WORK REQUEST: Which lines of the data below contain "cone"? Please show them all.

RECORD EXTRACTS:

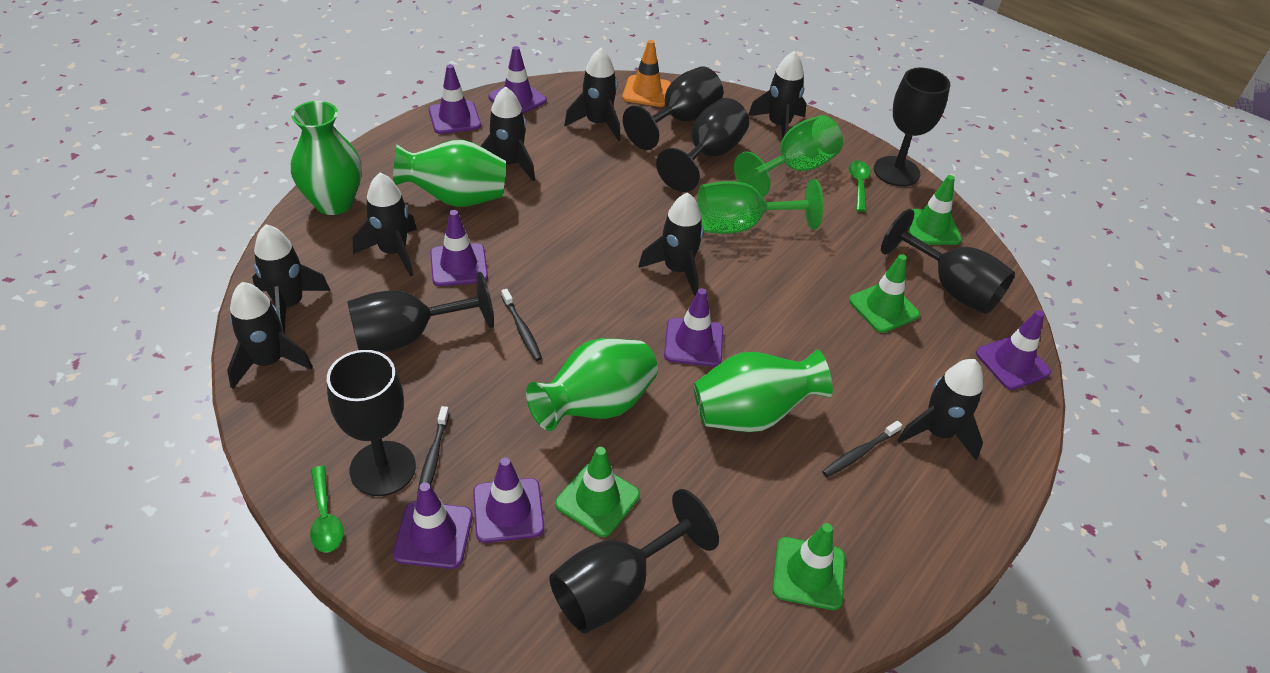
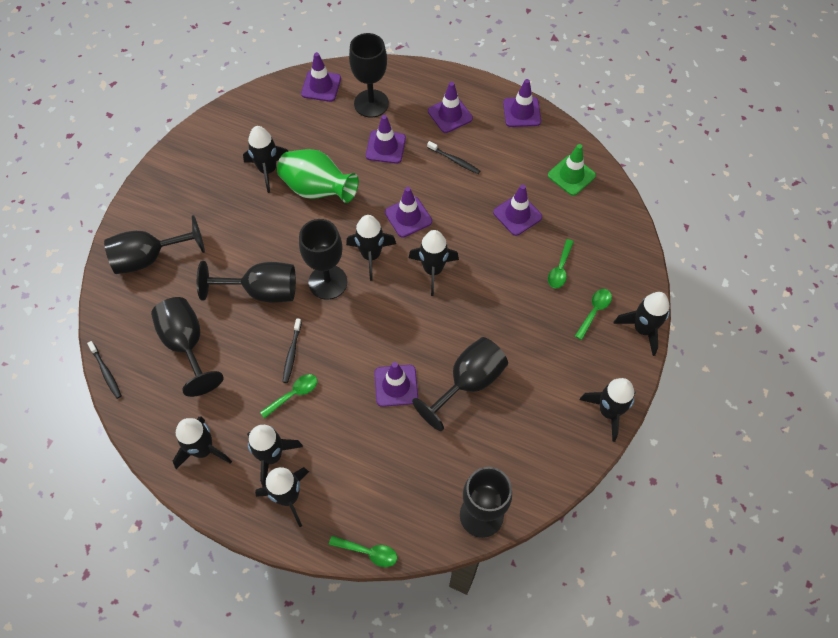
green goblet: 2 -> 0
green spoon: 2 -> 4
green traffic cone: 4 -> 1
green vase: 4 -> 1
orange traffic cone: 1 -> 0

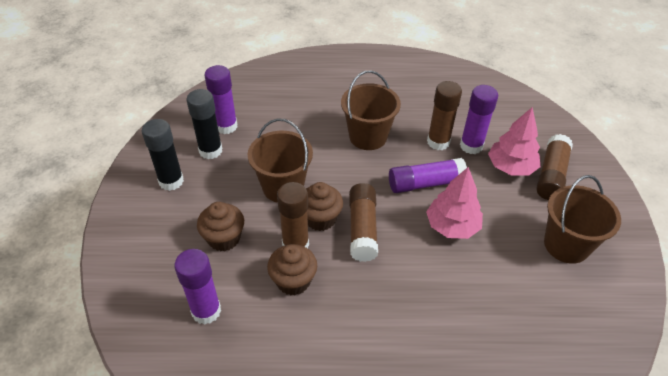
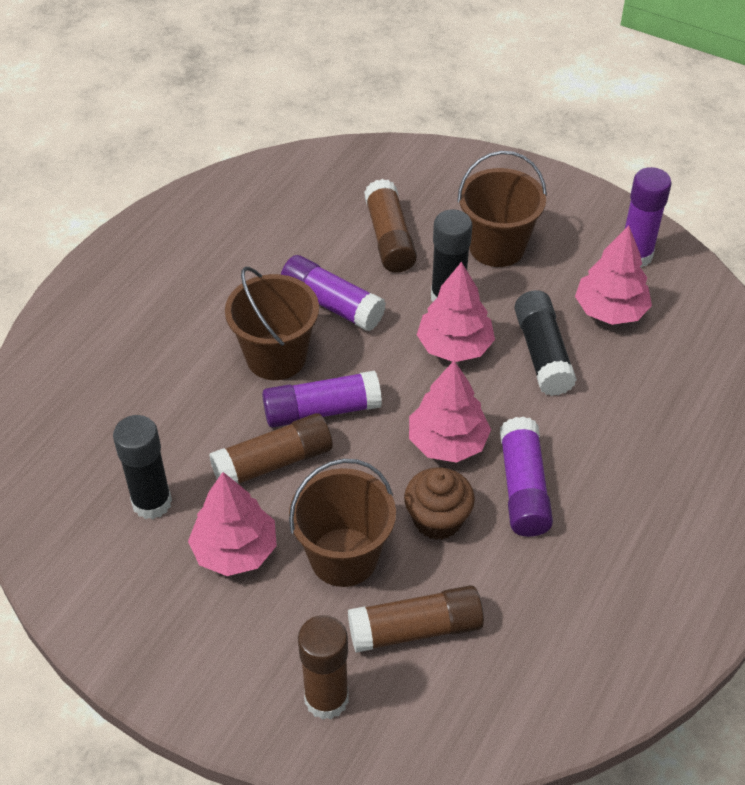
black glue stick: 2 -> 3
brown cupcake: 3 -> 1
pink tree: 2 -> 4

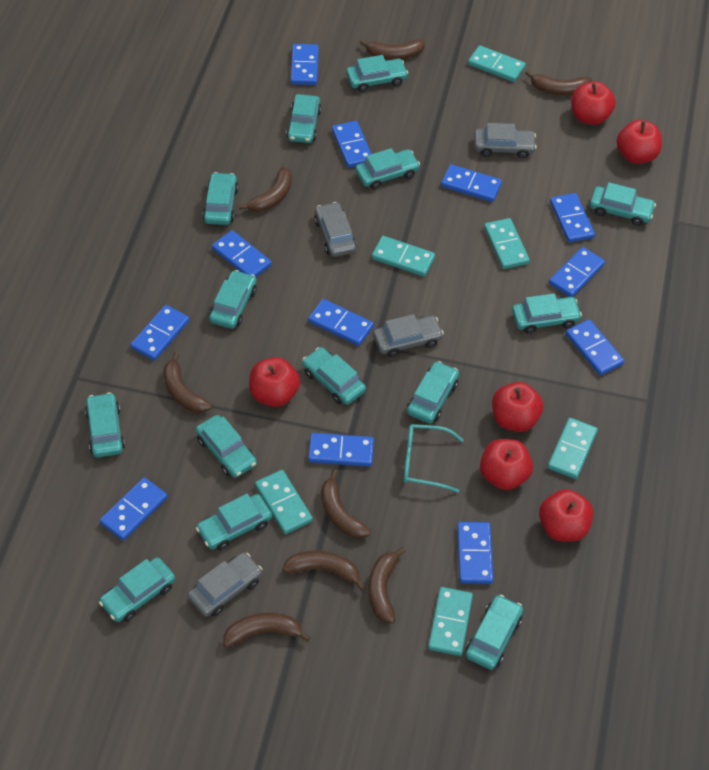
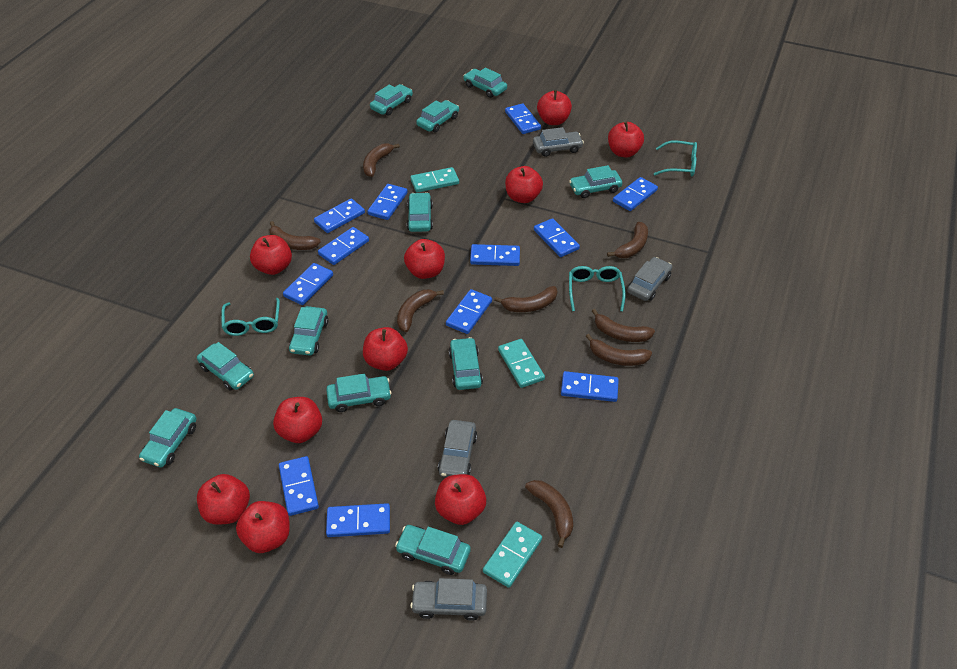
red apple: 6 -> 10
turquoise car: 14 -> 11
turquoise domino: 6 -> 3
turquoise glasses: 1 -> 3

ANSWER TO THE EXERCISE:
green traffic cone: 4 -> 1
orange traffic cone: 1 -> 0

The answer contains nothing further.